* **Entries supplied**:
━━━

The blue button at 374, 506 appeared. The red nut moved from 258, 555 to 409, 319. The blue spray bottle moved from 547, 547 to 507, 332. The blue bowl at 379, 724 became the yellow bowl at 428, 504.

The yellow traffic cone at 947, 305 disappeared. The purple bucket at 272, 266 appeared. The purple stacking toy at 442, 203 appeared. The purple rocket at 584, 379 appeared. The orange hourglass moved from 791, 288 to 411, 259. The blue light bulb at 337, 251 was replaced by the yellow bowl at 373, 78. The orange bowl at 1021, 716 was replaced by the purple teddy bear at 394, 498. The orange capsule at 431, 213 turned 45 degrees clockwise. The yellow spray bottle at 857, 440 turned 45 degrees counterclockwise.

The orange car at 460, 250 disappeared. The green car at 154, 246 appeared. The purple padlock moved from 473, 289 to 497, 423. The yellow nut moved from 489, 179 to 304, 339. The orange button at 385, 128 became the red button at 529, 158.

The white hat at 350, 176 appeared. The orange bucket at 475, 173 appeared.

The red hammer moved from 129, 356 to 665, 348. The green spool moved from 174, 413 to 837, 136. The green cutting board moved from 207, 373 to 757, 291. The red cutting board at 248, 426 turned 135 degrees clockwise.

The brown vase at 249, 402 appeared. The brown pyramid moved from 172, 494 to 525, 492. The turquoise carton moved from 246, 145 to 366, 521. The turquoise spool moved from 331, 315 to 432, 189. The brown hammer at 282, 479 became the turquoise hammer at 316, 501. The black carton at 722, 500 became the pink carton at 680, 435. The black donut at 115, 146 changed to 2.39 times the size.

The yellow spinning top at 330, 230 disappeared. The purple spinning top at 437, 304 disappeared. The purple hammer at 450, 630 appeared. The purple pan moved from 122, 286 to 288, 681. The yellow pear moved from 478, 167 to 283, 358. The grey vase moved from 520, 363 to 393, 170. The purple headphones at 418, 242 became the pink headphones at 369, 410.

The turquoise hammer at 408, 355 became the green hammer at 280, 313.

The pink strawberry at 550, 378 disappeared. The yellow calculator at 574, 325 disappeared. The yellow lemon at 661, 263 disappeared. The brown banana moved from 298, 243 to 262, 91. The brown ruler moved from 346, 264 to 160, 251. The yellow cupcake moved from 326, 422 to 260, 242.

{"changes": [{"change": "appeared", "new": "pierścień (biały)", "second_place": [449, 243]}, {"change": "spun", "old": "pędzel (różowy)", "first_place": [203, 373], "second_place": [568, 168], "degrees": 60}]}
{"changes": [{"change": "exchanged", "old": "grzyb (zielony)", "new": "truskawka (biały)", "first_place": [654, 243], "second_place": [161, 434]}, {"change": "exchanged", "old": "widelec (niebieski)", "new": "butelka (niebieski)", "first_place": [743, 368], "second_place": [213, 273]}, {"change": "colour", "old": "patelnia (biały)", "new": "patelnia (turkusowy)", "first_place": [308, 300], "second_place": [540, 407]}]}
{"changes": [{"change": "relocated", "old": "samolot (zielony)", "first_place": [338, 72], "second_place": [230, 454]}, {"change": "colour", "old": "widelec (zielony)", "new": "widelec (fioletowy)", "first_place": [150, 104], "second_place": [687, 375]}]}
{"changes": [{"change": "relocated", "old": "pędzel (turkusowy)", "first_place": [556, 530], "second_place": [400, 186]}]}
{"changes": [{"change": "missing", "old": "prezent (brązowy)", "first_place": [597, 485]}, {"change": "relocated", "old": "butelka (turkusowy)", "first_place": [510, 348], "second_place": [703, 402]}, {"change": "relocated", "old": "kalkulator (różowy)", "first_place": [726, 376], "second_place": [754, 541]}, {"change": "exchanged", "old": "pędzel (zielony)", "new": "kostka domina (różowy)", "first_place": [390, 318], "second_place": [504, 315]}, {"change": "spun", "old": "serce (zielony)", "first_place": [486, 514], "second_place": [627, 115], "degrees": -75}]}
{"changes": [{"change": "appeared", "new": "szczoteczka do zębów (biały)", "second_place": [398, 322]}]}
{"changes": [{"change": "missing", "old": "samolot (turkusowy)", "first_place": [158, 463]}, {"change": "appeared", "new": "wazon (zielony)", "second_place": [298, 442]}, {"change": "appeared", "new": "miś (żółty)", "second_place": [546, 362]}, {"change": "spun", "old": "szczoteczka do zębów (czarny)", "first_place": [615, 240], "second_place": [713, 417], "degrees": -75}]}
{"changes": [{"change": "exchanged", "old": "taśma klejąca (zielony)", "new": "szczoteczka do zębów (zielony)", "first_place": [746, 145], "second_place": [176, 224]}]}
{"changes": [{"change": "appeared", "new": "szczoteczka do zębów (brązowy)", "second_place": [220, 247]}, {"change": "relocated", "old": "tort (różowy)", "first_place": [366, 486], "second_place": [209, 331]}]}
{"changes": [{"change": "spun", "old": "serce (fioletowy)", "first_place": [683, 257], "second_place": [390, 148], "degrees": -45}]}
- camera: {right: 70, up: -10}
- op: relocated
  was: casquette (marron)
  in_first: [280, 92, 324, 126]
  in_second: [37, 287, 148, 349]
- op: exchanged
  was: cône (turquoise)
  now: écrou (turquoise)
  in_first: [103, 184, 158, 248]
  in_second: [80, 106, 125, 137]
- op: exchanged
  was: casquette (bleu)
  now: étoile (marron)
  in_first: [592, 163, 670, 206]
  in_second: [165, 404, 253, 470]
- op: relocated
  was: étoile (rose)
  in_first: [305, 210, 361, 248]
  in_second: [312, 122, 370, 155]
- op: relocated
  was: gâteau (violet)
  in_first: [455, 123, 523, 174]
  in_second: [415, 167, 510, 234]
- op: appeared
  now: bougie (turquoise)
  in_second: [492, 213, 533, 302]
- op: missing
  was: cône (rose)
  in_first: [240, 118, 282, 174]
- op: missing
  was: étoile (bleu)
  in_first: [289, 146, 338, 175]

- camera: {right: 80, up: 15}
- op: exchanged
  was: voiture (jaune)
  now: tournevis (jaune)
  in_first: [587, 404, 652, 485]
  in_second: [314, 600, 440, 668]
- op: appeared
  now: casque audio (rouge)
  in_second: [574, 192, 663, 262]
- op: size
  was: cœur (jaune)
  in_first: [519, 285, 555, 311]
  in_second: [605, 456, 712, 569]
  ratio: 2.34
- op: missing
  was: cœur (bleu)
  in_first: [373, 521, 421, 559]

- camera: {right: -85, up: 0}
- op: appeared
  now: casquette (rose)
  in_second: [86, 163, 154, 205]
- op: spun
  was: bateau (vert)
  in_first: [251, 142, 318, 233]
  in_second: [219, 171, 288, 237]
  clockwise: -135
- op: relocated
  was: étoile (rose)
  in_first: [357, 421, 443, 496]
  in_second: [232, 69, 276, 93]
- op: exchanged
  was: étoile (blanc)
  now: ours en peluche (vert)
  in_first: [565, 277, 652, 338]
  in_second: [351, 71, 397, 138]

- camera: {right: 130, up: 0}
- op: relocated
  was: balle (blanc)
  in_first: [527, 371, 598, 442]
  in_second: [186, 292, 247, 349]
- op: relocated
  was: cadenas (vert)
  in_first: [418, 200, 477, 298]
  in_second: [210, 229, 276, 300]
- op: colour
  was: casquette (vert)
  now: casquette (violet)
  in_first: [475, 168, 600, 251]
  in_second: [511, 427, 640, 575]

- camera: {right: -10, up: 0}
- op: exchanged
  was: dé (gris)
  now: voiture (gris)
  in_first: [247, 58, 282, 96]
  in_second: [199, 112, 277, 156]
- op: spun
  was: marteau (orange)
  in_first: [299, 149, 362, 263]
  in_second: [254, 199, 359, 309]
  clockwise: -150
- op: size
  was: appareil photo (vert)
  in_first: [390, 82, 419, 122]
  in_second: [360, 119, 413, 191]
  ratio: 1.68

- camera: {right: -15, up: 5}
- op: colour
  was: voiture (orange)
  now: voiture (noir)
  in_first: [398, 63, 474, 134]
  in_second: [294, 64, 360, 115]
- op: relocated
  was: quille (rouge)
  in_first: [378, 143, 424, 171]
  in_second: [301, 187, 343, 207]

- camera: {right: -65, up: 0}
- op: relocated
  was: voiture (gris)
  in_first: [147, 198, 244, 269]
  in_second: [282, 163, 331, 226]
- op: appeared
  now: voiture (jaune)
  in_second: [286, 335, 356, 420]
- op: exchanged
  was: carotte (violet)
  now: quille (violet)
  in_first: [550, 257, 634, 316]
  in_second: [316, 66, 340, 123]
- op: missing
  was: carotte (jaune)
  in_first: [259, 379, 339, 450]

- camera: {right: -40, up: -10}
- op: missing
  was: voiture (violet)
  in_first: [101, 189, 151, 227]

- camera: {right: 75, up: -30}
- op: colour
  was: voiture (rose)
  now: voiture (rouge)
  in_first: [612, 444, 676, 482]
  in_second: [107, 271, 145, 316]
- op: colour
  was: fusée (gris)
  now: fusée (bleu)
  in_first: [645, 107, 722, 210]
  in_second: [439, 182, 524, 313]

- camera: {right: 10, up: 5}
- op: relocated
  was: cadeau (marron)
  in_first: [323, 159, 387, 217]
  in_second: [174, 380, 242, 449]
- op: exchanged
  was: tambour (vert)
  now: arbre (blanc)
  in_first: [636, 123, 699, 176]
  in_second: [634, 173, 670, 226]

━━━

Begin with the line above that has "in_second: [312, 122, 370, 155]" and continue through the line that has "was: étoile (bleu)", setting each one down exactly. Stop there.

* **Result of this exercise**:
  in_second: [312, 122, 370, 155]
- op: relocated
  was: gâteau (violet)
  in_first: [455, 123, 523, 174]
  in_second: [415, 167, 510, 234]
- op: appeared
  now: bougie (turquoise)
  in_second: [492, 213, 533, 302]
- op: missing
  was: cône (rose)
  in_first: [240, 118, 282, 174]
- op: missing
  was: étoile (bleu)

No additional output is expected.